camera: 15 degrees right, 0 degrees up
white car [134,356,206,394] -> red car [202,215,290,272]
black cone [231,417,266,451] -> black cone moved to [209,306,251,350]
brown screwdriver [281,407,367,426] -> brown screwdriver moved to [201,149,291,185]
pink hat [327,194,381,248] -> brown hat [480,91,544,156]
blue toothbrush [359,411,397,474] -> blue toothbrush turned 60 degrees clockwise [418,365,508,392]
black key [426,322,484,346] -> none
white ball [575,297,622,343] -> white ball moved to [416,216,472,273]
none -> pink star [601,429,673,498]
* * *
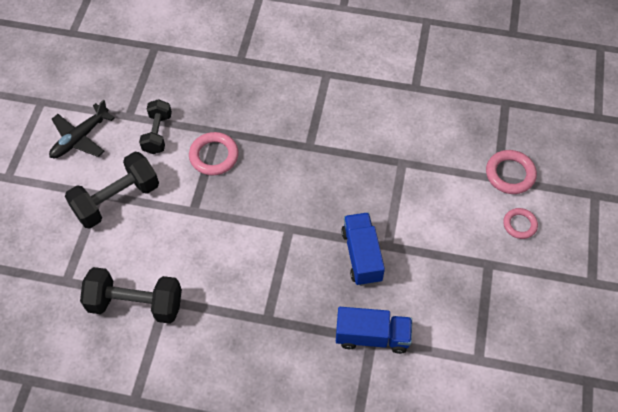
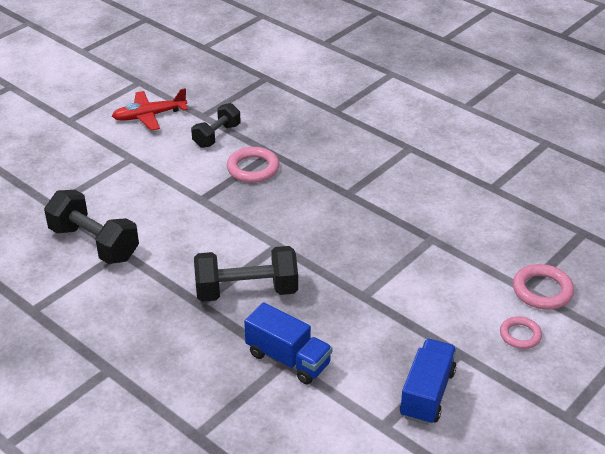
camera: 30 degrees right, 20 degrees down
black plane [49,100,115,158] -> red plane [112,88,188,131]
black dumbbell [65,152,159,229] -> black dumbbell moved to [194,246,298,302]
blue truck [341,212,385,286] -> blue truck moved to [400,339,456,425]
==
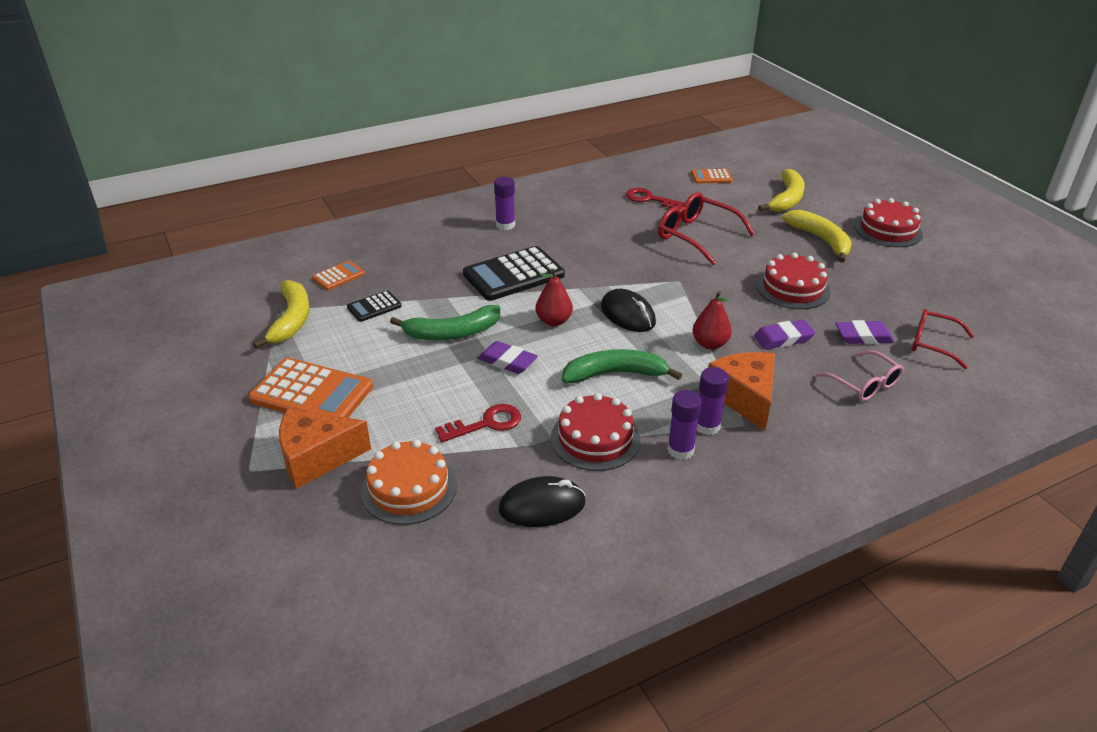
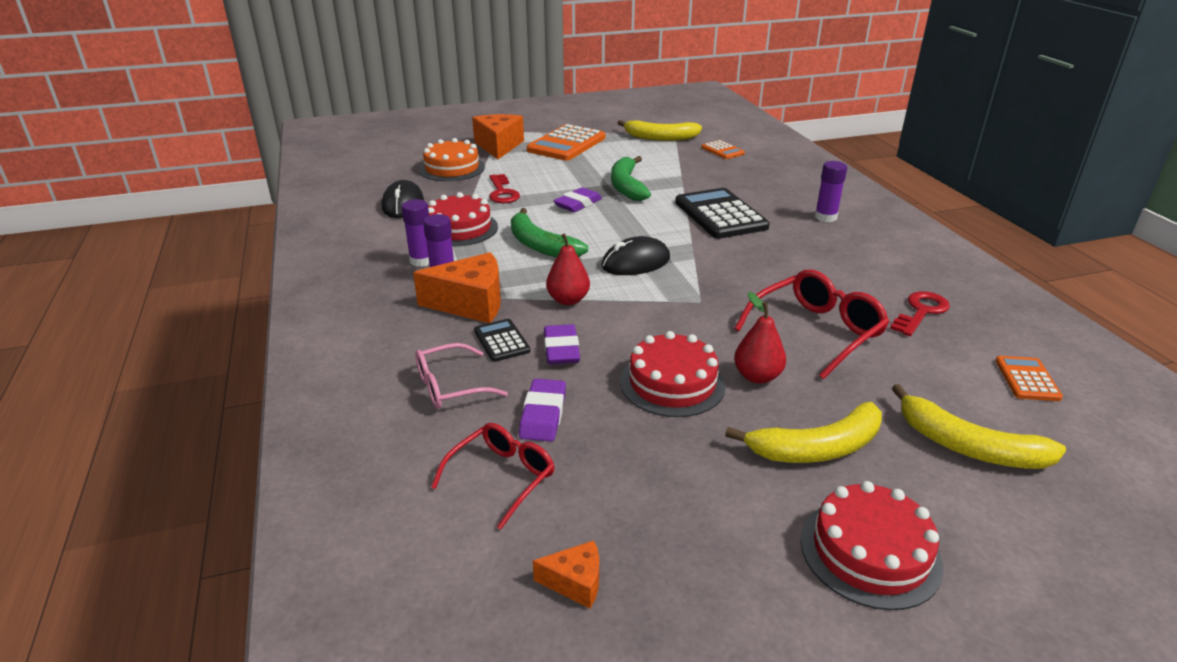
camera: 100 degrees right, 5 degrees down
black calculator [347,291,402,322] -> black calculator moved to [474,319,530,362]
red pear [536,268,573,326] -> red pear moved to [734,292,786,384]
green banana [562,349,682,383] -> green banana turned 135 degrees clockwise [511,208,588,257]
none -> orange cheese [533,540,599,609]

__EXERCISE PROMPT__.
Look through the records and gather each line with the word "brown".

__SOLUTION TO THE EXERCISE__.
brown screwdriver [281,407,367,426] -> brown screwdriver moved to [201,149,291,185]
pink hat [327,194,381,248] -> brown hat [480,91,544,156]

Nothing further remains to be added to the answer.